● Problem requirements
Check every line of the entries below for the word "bear". Then give the number of lines that have it, with nothing added.

[Colored object listings]
Start of Block
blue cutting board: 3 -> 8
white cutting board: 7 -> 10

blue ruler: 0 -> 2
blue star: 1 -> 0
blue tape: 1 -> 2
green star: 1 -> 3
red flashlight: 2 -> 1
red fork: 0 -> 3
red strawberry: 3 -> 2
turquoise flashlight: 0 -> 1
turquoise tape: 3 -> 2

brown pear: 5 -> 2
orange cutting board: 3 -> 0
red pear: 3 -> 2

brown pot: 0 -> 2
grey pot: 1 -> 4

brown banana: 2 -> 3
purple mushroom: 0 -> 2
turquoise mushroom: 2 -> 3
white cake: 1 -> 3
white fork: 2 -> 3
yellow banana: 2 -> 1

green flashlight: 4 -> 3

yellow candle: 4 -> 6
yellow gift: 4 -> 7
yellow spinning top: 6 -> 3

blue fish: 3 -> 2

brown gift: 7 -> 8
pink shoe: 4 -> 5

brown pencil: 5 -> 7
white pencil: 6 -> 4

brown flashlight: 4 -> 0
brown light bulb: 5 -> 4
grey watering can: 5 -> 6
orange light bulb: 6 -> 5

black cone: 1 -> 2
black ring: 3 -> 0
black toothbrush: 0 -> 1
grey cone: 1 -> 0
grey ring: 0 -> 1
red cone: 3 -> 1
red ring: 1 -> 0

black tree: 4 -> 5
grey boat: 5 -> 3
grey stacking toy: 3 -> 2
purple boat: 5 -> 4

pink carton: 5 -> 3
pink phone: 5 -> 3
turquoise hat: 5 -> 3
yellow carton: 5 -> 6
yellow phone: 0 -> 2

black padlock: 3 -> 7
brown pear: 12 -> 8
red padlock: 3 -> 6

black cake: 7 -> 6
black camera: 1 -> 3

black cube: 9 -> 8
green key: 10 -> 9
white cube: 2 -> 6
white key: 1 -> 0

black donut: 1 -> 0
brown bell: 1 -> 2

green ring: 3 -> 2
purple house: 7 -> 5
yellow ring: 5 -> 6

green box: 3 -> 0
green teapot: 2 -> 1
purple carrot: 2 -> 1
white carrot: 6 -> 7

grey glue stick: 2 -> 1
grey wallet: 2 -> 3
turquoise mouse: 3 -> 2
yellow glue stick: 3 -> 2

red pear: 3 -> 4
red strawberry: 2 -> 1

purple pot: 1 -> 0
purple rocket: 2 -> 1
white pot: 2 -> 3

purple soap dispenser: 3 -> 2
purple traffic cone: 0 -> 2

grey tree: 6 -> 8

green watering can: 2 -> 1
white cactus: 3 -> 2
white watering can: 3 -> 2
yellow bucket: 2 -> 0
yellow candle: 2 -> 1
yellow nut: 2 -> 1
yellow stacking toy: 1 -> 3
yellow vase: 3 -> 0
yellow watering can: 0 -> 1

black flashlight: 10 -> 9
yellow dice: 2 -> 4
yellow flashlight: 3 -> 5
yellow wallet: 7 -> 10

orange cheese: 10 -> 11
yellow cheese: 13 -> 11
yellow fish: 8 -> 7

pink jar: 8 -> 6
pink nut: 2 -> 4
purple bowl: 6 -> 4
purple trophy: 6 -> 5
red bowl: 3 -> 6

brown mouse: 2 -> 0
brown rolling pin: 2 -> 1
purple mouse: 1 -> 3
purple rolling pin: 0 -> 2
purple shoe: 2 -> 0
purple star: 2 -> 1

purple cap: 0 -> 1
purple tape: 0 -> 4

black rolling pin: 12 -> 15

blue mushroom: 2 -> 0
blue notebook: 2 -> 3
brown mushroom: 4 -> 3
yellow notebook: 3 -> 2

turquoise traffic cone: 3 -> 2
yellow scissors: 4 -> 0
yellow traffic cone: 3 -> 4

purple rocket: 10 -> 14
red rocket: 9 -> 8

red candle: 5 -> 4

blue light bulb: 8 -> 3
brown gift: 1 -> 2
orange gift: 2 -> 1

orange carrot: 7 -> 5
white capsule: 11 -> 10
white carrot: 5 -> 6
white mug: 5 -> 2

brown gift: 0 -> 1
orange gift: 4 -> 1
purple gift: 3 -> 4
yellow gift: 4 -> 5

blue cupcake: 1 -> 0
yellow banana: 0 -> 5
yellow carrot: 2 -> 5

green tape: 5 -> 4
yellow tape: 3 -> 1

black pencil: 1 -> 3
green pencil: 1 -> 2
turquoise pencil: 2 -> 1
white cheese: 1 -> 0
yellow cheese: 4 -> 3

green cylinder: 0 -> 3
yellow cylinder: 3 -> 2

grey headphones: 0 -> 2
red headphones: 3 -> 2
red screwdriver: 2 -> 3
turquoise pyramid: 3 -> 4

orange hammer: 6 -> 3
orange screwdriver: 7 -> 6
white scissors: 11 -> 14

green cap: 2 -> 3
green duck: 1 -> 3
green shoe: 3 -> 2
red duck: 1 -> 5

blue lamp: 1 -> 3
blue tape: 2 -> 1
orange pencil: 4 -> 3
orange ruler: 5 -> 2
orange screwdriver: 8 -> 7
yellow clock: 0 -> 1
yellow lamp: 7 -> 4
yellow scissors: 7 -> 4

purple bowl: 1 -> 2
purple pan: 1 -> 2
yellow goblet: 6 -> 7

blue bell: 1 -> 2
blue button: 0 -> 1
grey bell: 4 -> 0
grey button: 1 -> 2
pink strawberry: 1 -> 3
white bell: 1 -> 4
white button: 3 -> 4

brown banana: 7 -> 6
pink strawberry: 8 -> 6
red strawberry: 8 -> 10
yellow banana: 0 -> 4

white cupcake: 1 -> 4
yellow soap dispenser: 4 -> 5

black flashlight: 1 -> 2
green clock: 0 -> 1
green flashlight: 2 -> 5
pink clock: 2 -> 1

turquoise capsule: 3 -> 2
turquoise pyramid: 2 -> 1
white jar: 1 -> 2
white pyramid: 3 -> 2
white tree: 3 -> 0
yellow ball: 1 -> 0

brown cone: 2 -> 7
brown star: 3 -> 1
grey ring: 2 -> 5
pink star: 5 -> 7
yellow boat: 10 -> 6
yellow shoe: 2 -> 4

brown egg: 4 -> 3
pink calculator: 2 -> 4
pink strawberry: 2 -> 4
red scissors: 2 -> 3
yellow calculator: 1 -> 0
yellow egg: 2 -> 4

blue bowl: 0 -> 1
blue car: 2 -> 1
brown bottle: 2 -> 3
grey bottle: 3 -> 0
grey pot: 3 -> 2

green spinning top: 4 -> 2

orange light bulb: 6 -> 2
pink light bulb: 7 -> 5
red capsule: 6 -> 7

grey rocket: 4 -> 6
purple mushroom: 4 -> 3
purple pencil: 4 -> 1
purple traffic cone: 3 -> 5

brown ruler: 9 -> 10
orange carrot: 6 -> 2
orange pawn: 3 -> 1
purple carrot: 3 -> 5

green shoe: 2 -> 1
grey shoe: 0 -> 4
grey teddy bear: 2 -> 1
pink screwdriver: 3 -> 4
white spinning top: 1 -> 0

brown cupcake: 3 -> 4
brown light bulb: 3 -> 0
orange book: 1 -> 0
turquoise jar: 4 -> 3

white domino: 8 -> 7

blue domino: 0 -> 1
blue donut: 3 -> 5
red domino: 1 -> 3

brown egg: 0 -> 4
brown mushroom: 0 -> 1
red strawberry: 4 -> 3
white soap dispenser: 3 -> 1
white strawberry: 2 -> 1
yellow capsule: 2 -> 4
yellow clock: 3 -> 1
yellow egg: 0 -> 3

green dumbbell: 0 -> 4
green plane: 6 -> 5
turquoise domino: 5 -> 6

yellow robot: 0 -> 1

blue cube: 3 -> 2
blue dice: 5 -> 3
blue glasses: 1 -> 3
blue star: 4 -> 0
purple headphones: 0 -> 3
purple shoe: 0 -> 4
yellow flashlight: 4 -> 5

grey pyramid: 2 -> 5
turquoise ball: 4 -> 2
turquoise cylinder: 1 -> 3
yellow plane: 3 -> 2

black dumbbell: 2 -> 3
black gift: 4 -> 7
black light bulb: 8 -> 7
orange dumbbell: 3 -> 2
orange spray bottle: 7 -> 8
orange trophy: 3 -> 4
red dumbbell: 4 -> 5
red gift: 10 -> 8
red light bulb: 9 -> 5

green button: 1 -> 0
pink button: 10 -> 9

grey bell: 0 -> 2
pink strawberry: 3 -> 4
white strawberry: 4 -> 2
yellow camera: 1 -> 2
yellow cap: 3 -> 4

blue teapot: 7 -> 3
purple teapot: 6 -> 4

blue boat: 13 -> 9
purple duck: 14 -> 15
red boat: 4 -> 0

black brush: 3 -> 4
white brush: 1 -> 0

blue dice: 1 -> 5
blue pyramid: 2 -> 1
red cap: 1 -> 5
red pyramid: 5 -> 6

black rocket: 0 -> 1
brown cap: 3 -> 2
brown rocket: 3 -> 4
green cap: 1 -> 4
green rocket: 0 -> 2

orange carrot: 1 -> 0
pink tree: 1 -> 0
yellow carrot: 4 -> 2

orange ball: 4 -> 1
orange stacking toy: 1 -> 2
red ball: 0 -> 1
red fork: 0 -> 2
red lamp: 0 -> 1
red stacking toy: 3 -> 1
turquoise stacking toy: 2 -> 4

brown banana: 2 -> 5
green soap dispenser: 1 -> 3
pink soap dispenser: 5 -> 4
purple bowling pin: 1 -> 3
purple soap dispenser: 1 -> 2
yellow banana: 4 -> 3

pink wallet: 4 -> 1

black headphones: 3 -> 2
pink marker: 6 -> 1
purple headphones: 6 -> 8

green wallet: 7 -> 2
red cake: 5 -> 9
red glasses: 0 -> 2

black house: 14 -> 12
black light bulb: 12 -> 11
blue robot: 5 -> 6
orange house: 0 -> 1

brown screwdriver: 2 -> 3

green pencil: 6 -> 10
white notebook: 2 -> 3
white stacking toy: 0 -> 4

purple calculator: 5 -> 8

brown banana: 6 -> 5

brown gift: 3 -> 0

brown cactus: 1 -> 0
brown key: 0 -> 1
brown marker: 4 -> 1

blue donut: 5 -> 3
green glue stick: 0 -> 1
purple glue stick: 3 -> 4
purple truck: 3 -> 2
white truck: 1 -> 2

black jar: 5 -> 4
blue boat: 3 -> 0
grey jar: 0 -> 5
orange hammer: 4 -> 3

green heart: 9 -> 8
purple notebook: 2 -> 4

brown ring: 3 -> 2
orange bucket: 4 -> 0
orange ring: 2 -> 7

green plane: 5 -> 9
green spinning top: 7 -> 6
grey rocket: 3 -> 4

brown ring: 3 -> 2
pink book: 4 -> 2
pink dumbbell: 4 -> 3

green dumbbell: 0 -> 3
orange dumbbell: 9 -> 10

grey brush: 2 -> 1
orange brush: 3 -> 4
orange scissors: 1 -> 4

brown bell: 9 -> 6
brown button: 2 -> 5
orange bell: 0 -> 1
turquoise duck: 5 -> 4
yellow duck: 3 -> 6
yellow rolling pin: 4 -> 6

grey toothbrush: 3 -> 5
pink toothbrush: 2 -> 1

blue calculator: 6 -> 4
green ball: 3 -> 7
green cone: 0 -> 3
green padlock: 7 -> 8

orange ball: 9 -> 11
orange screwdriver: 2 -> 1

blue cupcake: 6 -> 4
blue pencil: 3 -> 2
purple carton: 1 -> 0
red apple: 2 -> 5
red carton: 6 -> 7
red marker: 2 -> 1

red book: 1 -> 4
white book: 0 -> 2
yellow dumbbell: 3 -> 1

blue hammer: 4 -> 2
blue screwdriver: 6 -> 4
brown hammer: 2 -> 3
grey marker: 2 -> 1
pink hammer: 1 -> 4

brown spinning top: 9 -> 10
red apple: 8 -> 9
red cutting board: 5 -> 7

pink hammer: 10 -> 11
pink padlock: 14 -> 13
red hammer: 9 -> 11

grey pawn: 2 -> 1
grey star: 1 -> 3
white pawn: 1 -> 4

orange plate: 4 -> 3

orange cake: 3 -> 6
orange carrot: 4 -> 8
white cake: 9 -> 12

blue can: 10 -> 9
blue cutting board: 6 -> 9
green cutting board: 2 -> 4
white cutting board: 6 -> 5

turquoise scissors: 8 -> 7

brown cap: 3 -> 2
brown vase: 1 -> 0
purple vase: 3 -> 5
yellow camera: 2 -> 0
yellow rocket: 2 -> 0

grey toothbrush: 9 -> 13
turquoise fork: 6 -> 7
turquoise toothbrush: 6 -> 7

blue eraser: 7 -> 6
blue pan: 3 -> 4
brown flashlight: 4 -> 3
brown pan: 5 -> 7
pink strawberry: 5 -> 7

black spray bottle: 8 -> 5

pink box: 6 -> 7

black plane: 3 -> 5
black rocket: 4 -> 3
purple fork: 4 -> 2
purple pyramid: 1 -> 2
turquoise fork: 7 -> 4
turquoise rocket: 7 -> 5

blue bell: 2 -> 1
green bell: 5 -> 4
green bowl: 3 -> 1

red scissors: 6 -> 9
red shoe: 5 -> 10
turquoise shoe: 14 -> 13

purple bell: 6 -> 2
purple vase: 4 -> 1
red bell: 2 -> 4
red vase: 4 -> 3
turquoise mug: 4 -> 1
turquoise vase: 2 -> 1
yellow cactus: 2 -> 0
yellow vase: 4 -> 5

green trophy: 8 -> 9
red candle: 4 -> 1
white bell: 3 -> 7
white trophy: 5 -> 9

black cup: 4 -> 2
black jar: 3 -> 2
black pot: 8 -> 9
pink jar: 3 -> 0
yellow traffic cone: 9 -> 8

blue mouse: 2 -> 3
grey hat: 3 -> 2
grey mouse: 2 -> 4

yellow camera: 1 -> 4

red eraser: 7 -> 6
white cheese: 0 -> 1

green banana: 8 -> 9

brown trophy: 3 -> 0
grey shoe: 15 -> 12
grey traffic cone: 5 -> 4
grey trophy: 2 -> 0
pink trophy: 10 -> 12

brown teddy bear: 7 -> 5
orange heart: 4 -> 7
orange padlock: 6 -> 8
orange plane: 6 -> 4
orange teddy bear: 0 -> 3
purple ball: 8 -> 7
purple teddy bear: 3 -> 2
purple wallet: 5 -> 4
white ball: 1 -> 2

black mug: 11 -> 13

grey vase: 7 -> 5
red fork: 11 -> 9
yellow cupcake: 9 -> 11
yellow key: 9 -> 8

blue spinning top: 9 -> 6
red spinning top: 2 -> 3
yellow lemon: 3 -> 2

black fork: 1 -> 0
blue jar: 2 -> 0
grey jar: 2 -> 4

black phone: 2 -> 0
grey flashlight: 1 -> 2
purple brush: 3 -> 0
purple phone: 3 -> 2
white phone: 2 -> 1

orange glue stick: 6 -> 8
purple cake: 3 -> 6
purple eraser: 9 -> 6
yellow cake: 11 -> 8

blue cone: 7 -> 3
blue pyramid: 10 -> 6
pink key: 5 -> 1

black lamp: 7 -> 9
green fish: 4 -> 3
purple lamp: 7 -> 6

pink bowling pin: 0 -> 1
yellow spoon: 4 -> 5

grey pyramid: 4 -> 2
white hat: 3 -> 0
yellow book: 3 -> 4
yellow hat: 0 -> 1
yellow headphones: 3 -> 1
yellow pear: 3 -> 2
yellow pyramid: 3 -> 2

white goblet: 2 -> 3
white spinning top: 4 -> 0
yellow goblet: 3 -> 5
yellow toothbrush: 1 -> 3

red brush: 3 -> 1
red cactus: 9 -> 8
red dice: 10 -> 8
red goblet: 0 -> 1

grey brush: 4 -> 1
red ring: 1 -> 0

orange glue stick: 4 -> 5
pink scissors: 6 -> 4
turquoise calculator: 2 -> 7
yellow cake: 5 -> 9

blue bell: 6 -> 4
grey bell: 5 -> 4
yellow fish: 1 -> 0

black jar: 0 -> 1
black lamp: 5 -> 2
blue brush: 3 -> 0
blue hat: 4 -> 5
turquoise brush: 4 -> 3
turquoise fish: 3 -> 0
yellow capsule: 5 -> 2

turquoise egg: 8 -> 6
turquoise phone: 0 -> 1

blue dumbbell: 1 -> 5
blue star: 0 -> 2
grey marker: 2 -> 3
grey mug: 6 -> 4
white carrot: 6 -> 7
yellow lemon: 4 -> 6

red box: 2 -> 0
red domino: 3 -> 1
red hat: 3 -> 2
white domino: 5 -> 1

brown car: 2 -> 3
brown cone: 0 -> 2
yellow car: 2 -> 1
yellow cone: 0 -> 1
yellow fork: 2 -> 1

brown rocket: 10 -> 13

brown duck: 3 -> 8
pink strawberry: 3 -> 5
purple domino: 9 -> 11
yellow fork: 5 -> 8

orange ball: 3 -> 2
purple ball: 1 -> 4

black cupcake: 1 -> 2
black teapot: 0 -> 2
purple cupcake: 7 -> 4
End of Block
● Completed task
4